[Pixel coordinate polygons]

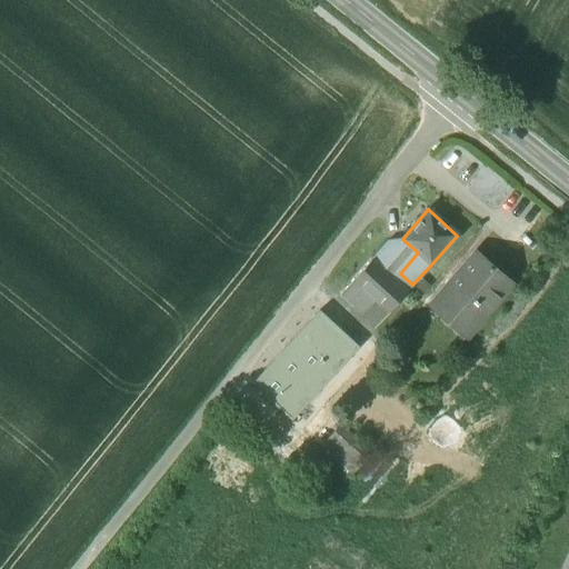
[(402,239),(388,241),(370,261),(406,293),(412,285),(400,273),(418,252),(402,239)]
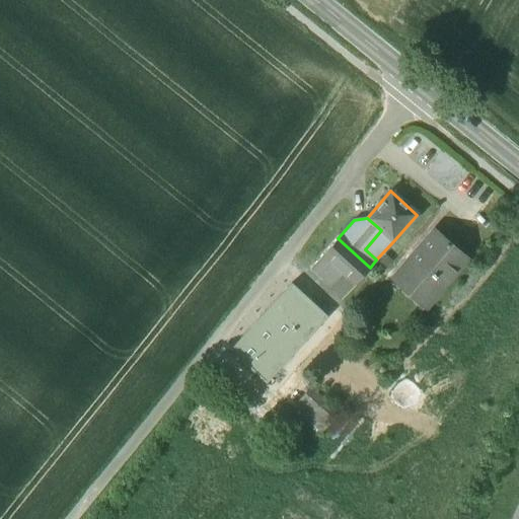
[(435,231),(397,274),(429,301),(466,257),(435,231)]
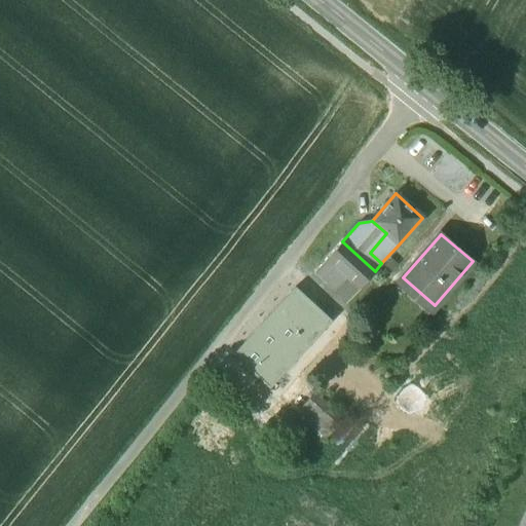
[(342,241),(315,271),(347,301),(375,271),(342,241)]
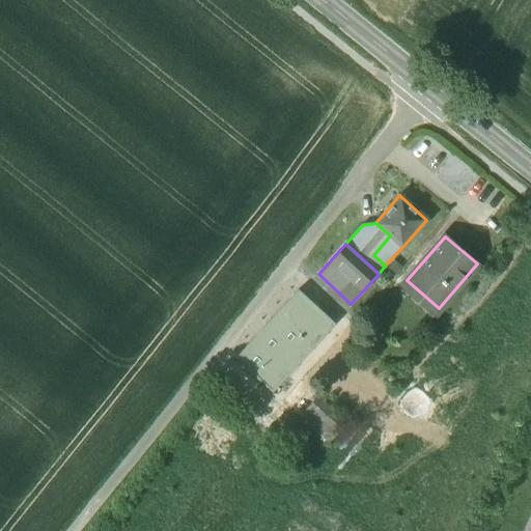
[(298,290),(235,358),(272,391),(334,324),(298,290)]
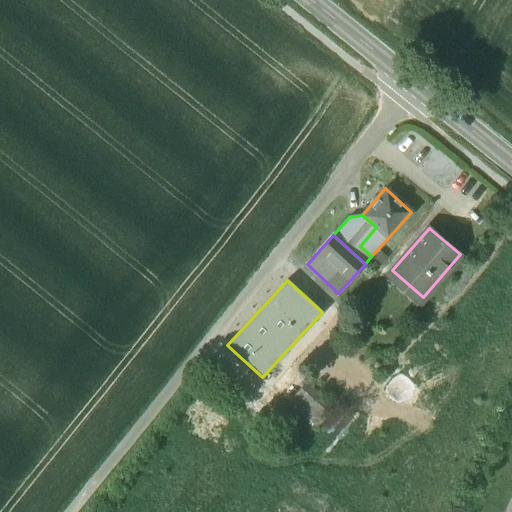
[(289,402),(317,427),(334,408),(306,383),(289,402)]
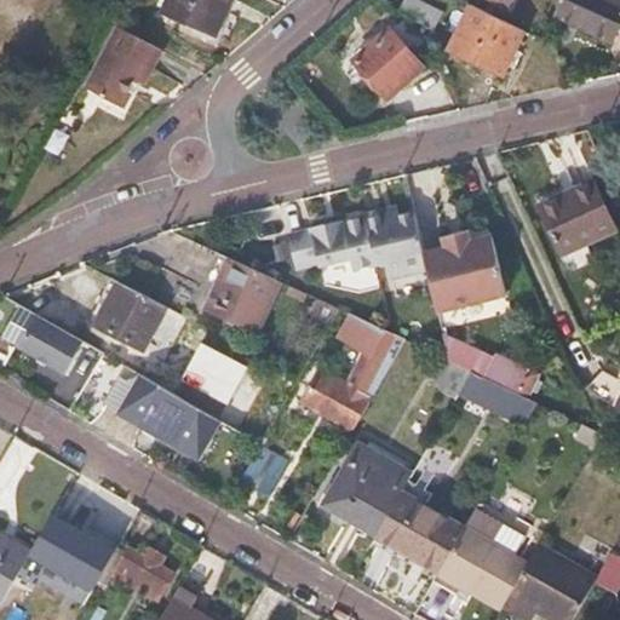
[(257,0),(167,0),(159,18),(207,41),(227,0),(248,0),(256,4),(257,0)]
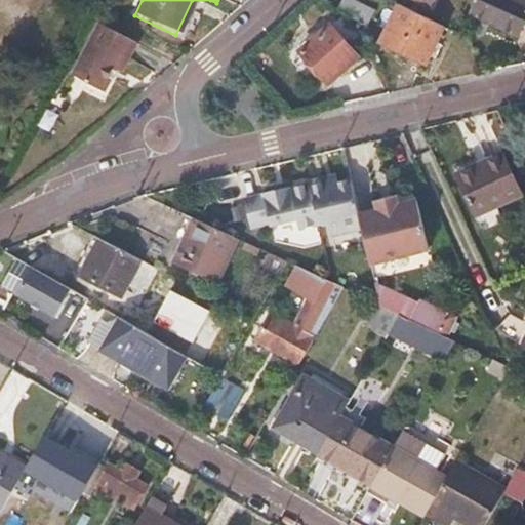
[(351,0),(335,0),(332,7),(358,21),(361,22),(367,8),(351,0)]
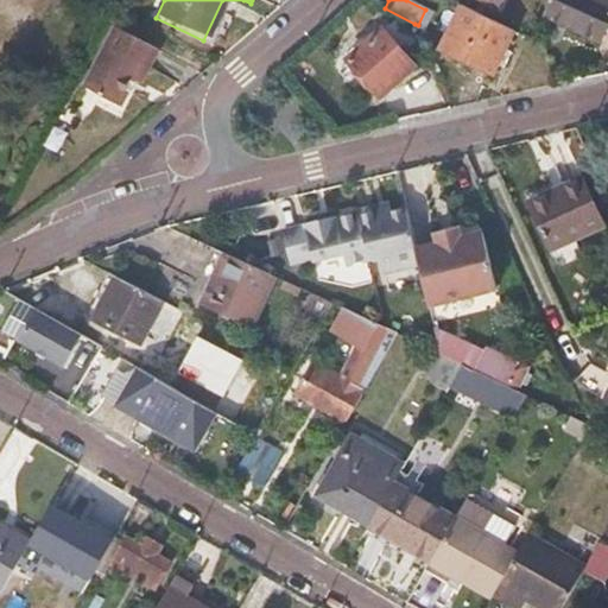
[(600,0),(548,0),(543,13),(584,33),(600,0)]
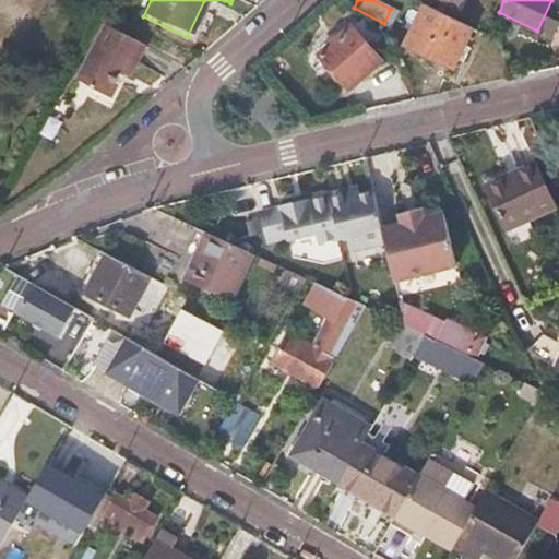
[(468,27),(423,3),(401,43),(447,67),(468,27)]
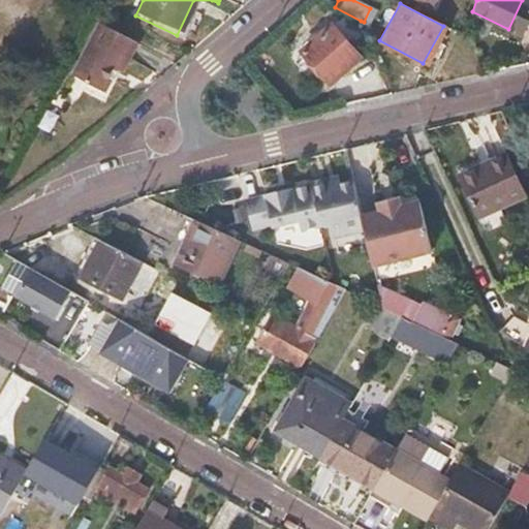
[(322,81),(352,55),(345,45),(355,36),(351,31),(341,39),(327,23),(297,49),(322,81)]
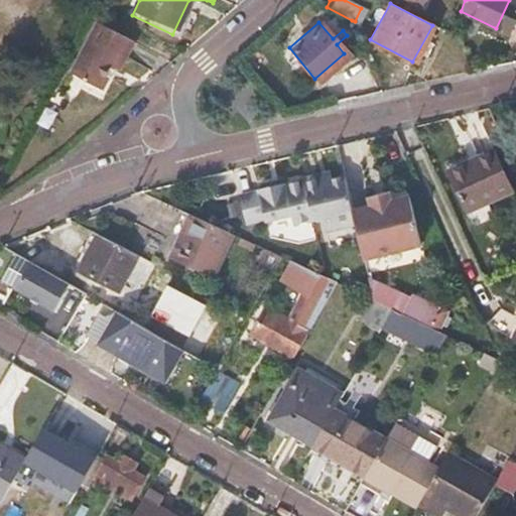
[(72,76),(99,90),(110,71),(118,74),(134,44),(97,26),(72,76)]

**Directions**
Could the entries above be printed again exactly, apart from the pictures?

**Answer to the problem**
[(402,239),(388,241),(370,261),(406,293),(412,285),(400,273),(418,252),(402,239)]
[(435,231),(397,274),(429,301),(466,257),(435,231)]
[(342,241),(315,271),(347,301),(375,271),(342,241)]
[(298,290),(235,358),(272,391),(334,324),(298,290)]
[(289,402),(317,427),(334,408),(306,383),(289,402)]
[(257,0),(167,0),(159,18),(207,41),(227,0),(248,0),(256,4),(257,0)]
[(351,0),(335,0),(332,7),(358,21),(361,22),(367,8),(351,0)]
[(600,0),(548,0),(543,13),(584,33),(600,0)]
[(468,27),(423,3),(401,43),(447,67),(468,27)]
[(322,81),(352,55),(345,45),(355,36),(351,31),(341,39),(327,23),(297,49),(322,81)]
[(72,76),(99,90),(110,71),(118,74),(134,44),(97,26),(72,76)]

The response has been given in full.